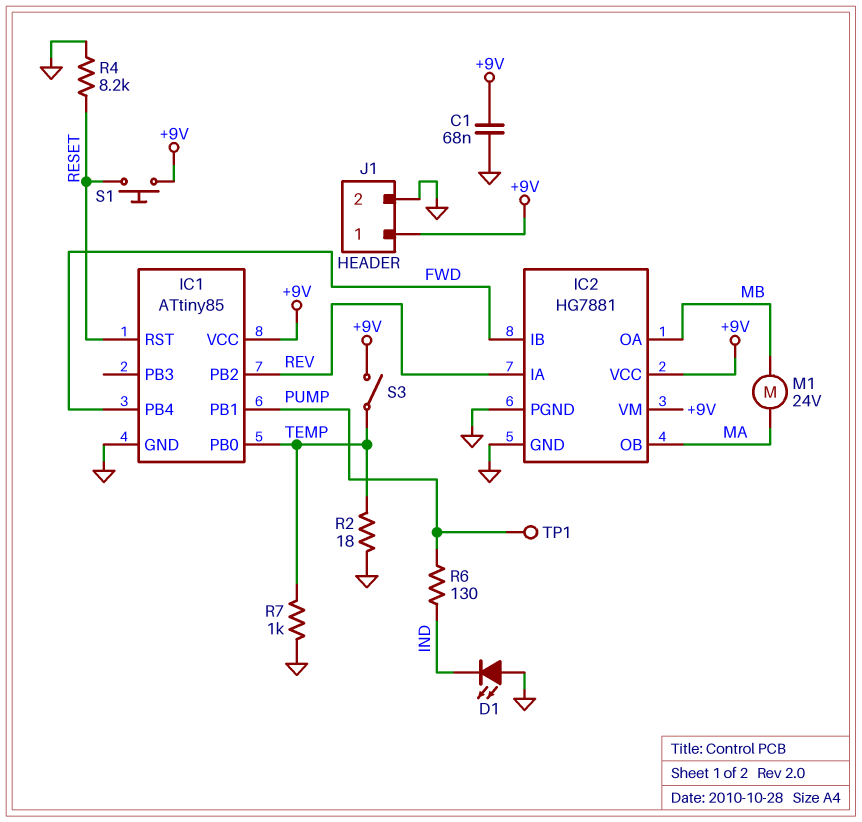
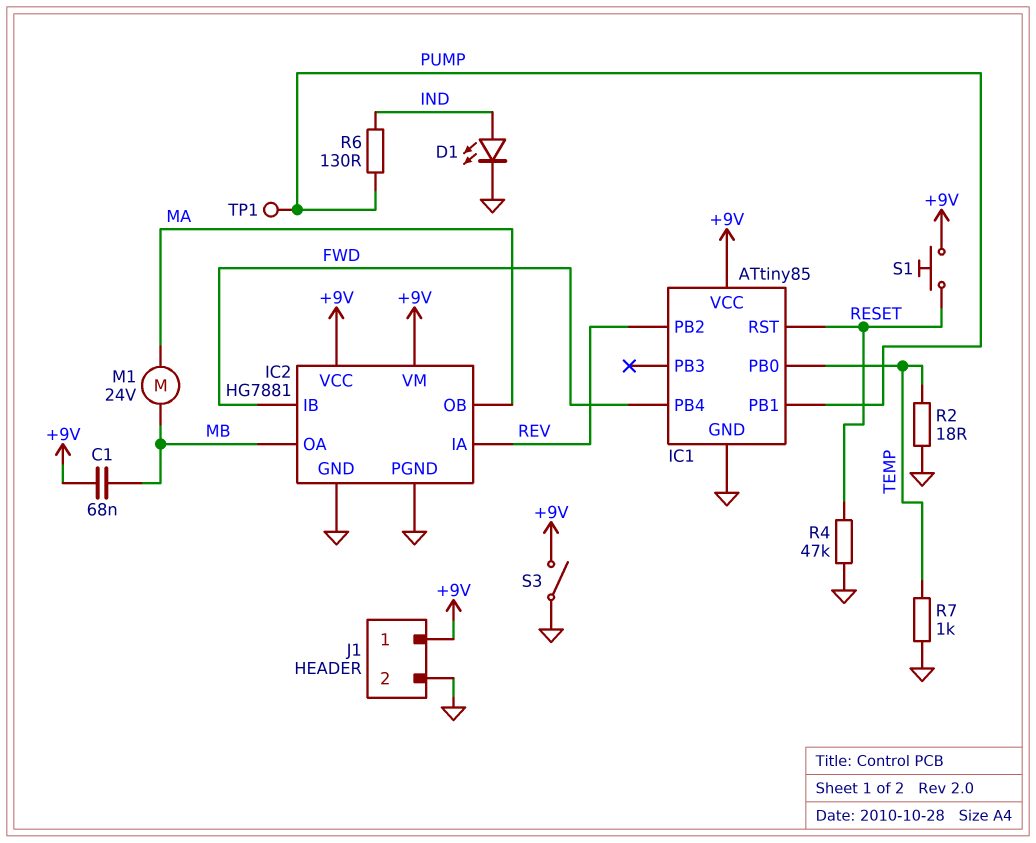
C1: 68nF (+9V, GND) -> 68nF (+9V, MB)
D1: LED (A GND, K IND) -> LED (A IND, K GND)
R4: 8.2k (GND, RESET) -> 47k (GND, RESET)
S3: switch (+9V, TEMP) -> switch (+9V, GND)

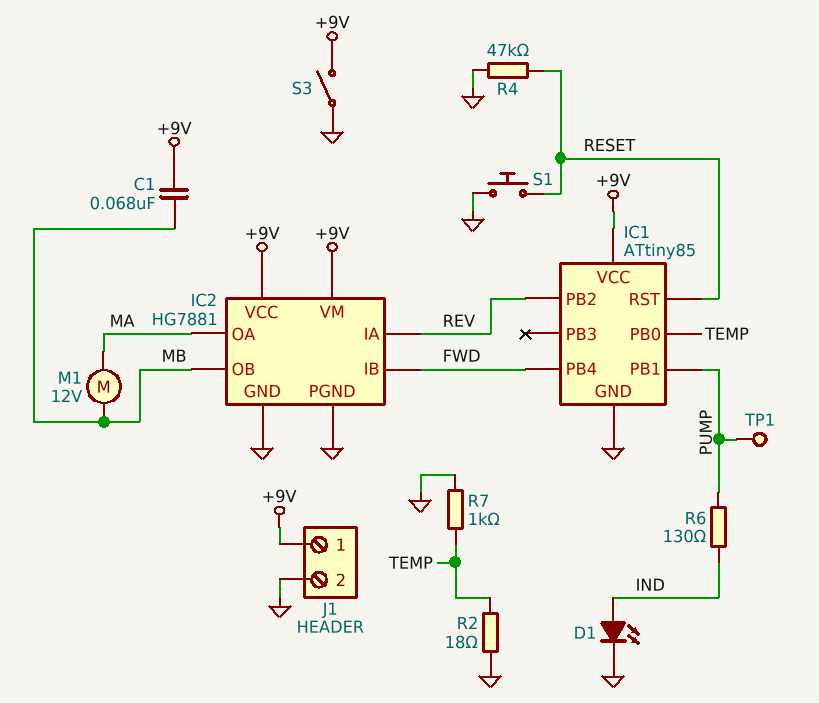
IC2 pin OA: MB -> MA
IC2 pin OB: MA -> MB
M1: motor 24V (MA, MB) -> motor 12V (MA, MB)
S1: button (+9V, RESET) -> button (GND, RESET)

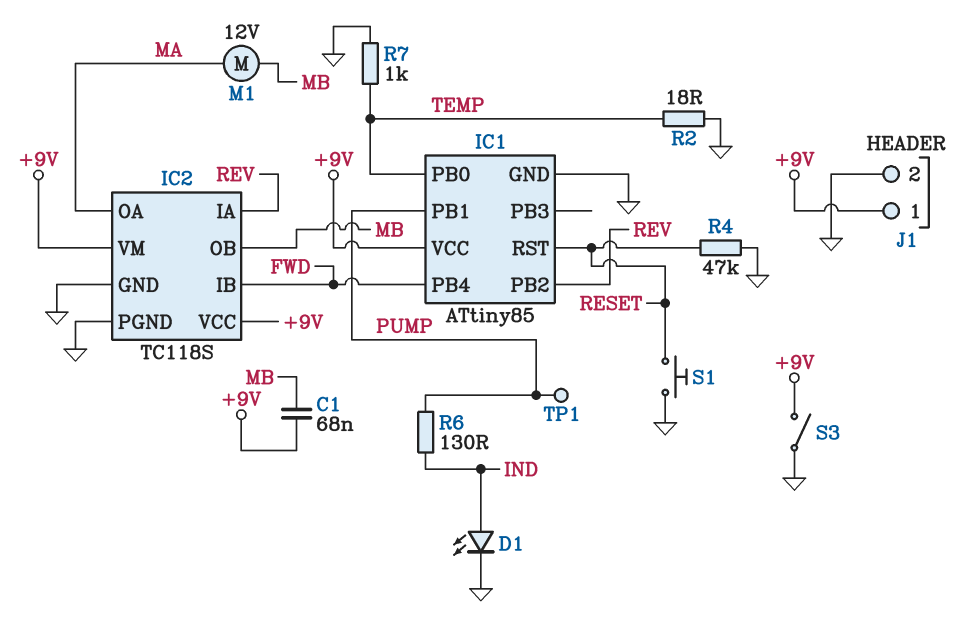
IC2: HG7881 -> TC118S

_ _ _ _

(WHAT THIS TASK INVOLVES) Pictures stay out of this copy. Retype exactly the lines from the one with "S3: switch (+9V, TEMP) -> switch (+9V, GND)" through the last line of the data, both ends included, and nothing more.

(OUTPUT OF THE EXERCISE)
S3: switch (+9V, TEMP) -> switch (+9V, GND)

IC2 pin OA: MB -> MA
IC2 pin OB: MA -> MB
M1: motor 24V (MA, MB) -> motor 12V (MA, MB)
S1: button (+9V, RESET) -> button (GND, RESET)

IC2: HG7881 -> TC118S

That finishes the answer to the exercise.